For the records that follow, give the number of lines containing the word "yellow", with no added text.

※ ※ ※

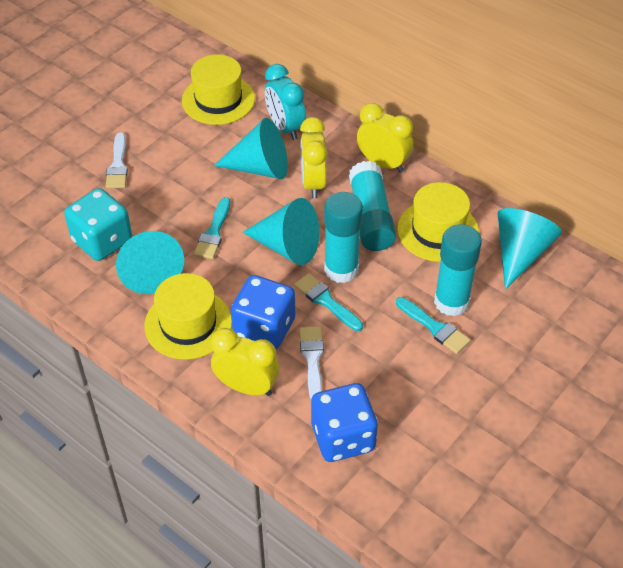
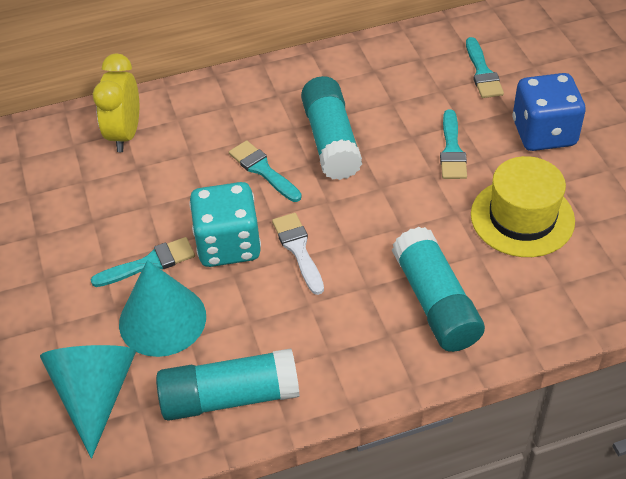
blue dice: [231,275,295,349] [311,383,378,462] = 2 -> [513,73,586,151] = 1
turquoise brush: [194,197,230,259] [294,273,363,331] [396,297,471,354] = 3 -> [91,237,195,287] [229,140,302,202] [440,109,467,179] [466,37,504,98] = 4
turquoise clock: [265,64,306,140] = 1 -> none = 0
turquoise cone: [116,231,184,294] [214,118,288,179] [242,198,320,265] [498,208,562,290] = 4 -> [40,345,136,458] [119,260,206,357] = 2
white brush: [106,132,128,189] [300,326,324,399] = 2 -> [272,213,324,295] = 1
yellow clock: [211,328,279,396] [300,117,328,199] [357,103,413,173] = 3 -> [93,53,139,152] = 1
yellow hat: [144,273,232,360] [182,54,255,125] [397,182,479,262] = 3 -> [471,156,575,257] = 1

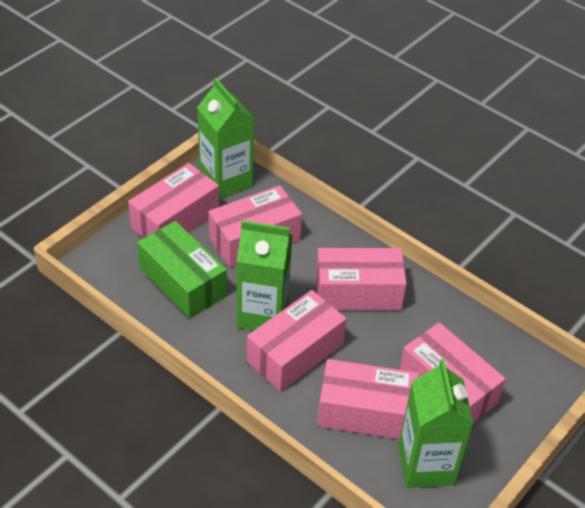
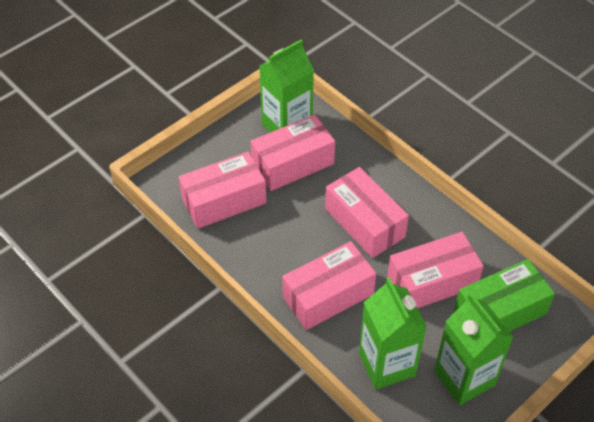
pink box: [128,163,219,238] [208,185,302,267] [247,290,346,392] [316,248,407,310] [317,359,419,439] [400,322,506,423] = 6 -> [179,152,267,229] [251,115,335,191] [282,241,376,330] [325,167,409,258] [387,232,484,308] = 5

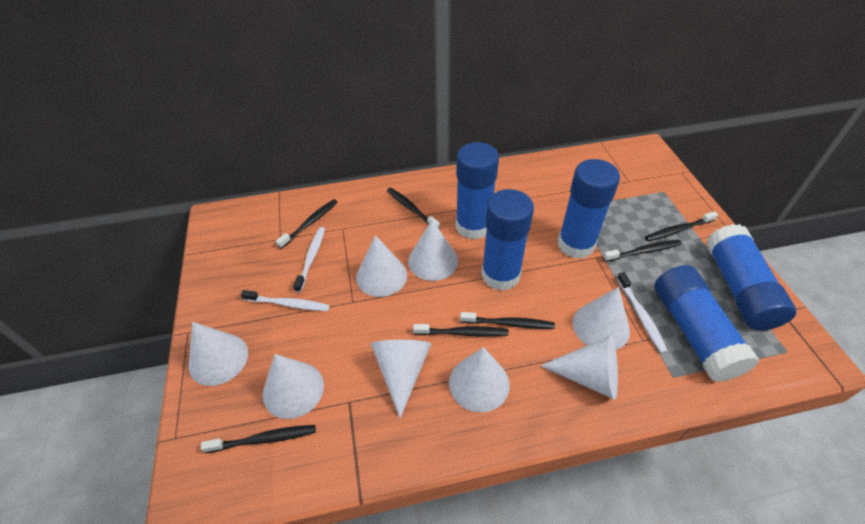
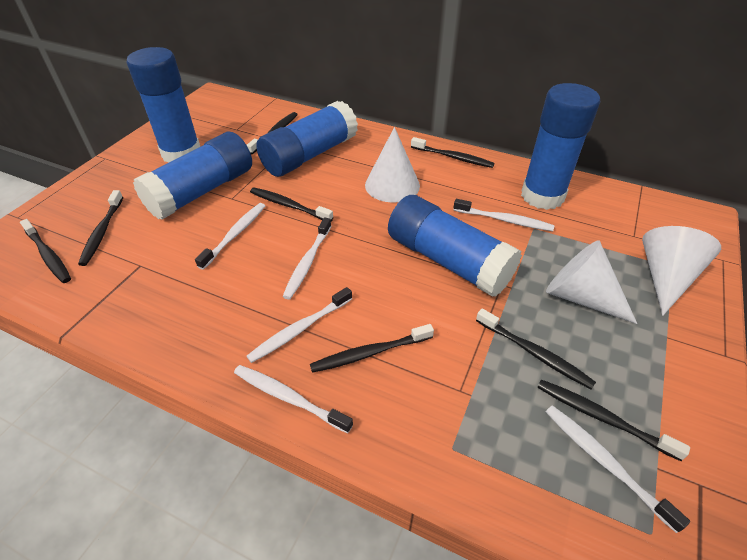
black toothbrush: [201,425,316,453] [276,199,337,249] [387,188,440,229] [413,324,509,337] [460,312,555,329] [603,240,682,262] [645,211,718,241] = 7 -> [20,219,71,283] [78,190,123,266] [247,112,298,155] [250,188,333,221] [310,324,434,373] [411,137,495,168] [476,308,596,389] [537,379,690,461] = 8
white cone: [189,322,248,386] [263,354,324,419] [356,235,407,297] [371,340,431,418] [408,220,458,281] [449,347,510,413] [541,335,618,400] [572,287,630,350] = 8 -> [365,127,420,203] [546,240,637,324] [642,226,721,316] = 3
white toothbrush: [241,290,330,311] [293,227,325,292] [617,272,668,353] = 3 -> [195,203,265,270] [234,365,353,433] [246,287,352,363] [282,217,331,300] [453,199,554,231] [546,405,690,533] = 6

※ ※ ※

Output below: 2